Assigned task ->
Below are entries. Copy exactly the lines running from the line that holds "removed: Vollzylinder (blau)" to the line that holds "recoloured: Wecker (weiß)", with both ends included.

Provided records ->

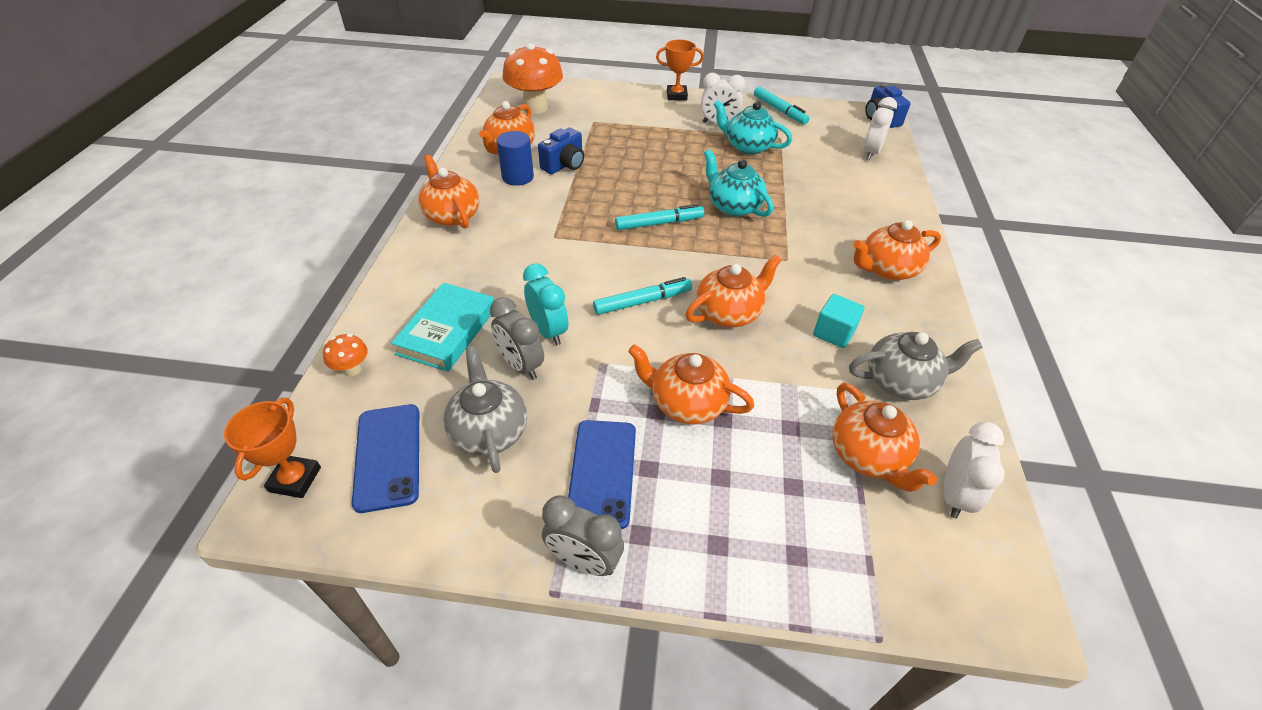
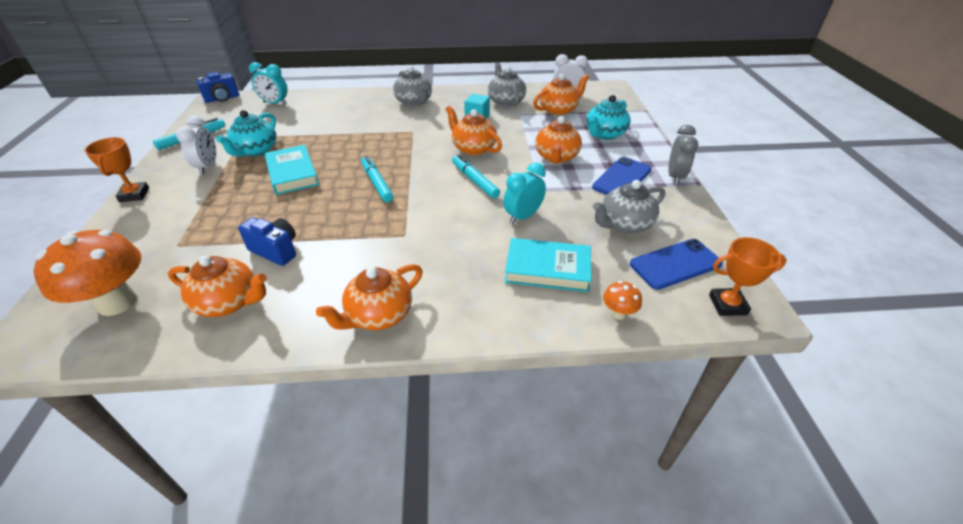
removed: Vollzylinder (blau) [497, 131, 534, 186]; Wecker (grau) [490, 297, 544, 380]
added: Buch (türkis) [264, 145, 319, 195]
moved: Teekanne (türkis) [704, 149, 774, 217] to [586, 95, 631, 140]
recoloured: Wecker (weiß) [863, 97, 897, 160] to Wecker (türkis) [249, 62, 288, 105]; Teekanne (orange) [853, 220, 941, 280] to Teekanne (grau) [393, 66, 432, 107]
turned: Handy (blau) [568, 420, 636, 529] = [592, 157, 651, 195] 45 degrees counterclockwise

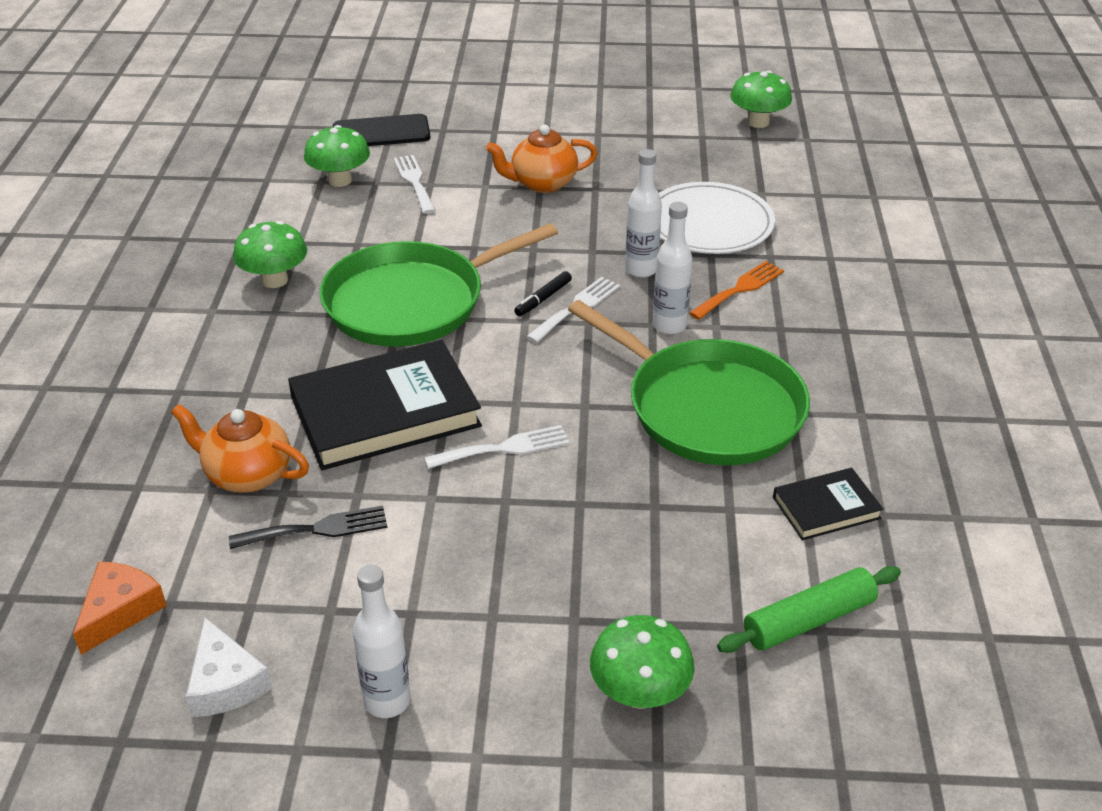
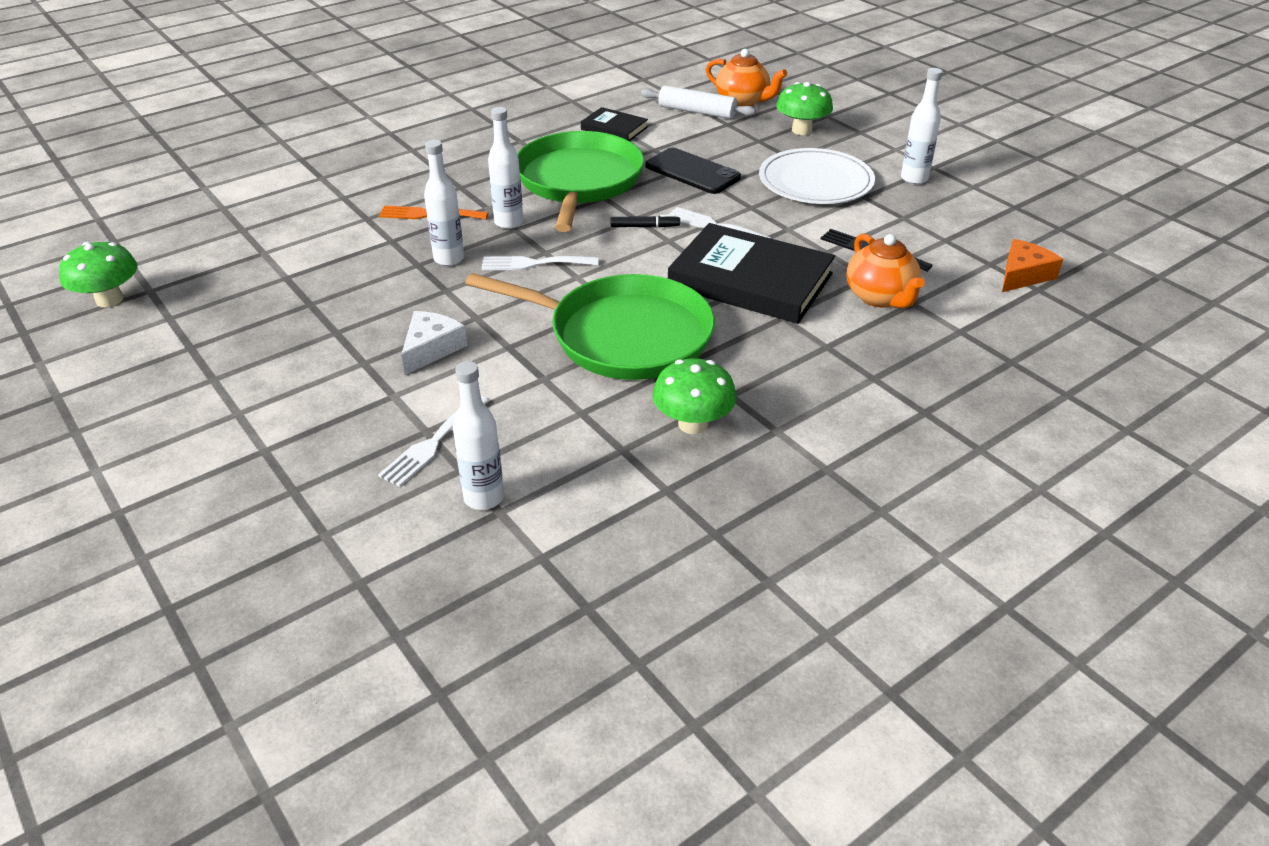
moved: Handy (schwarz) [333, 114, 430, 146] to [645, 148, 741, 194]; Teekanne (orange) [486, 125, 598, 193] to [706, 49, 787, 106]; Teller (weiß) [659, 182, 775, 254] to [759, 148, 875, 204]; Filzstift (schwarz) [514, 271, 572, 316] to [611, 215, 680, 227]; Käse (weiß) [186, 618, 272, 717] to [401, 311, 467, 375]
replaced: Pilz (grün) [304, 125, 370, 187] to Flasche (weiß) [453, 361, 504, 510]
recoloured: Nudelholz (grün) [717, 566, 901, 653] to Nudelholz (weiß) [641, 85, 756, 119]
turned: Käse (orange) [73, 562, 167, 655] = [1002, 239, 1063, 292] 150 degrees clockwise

* * *

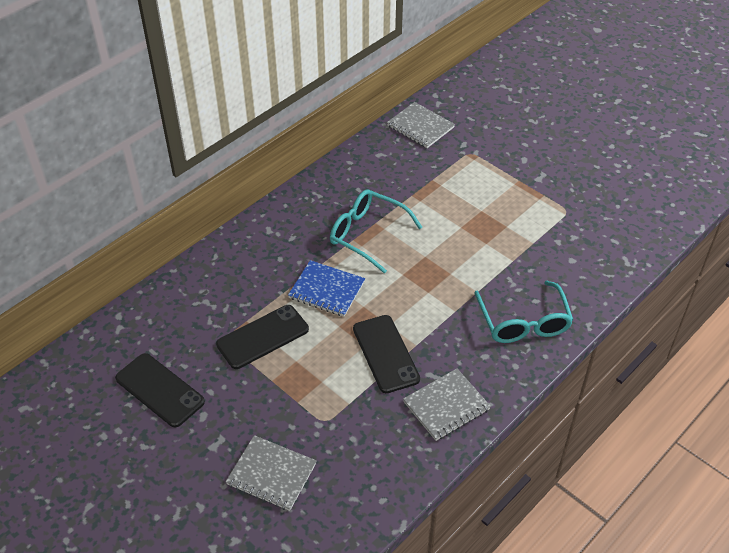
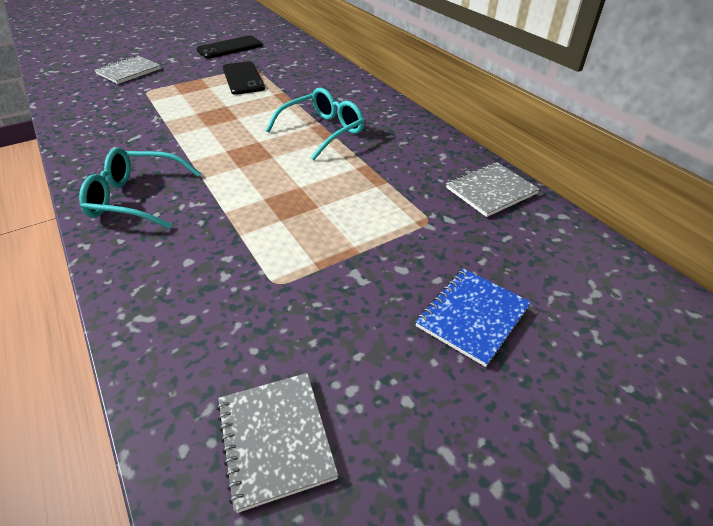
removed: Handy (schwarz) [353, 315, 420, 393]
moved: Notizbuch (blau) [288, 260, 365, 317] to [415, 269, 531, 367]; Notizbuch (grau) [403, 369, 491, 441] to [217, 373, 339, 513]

Task answer ->
removed: Vollzylinder (blau) [497, 131, 534, 186]; Wecker (grau) [490, 297, 544, 380]
added: Buch (türkis) [264, 145, 319, 195]
moved: Teekanne (türkis) [704, 149, 774, 217] to [586, 95, 631, 140]
recoloured: Wecker (weiß) [863, 97, 897, 160] to Wecker (türkis) [249, 62, 288, 105]; Teekanne (orange) [853, 220, 941, 280] to Teekanne (grau) [393, 66, 432, 107]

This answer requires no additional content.